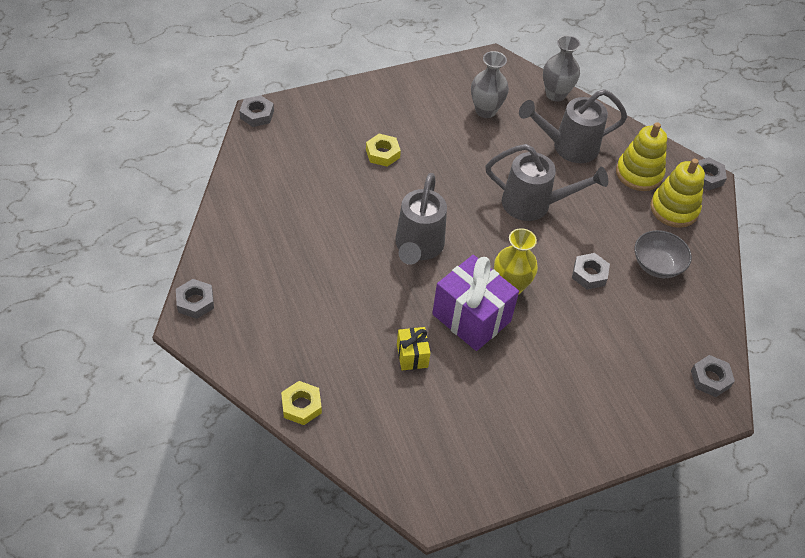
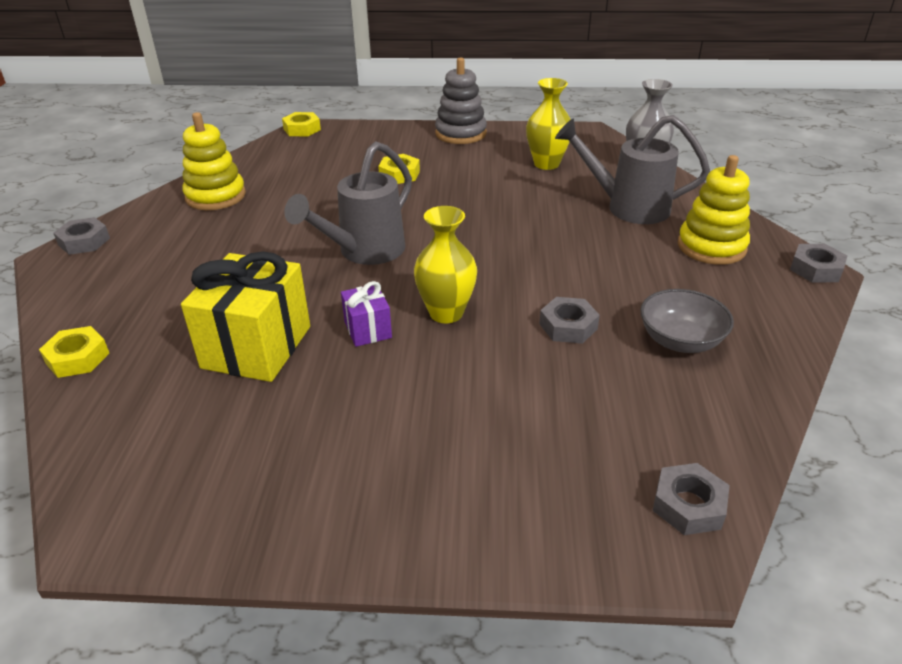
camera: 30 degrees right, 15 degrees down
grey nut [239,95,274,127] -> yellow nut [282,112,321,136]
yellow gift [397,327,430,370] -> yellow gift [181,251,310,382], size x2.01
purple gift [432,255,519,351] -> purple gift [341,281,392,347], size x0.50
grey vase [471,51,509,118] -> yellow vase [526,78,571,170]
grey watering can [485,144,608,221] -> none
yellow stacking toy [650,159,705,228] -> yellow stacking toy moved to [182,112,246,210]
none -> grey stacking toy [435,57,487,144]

=======

What needs to be done: Write out every line from the entries where "gift" appears.

Answer area:
yellow gift [397,327,430,370] -> yellow gift [181,251,310,382], size x2.01
purple gift [432,255,519,351] -> purple gift [341,281,392,347], size x0.50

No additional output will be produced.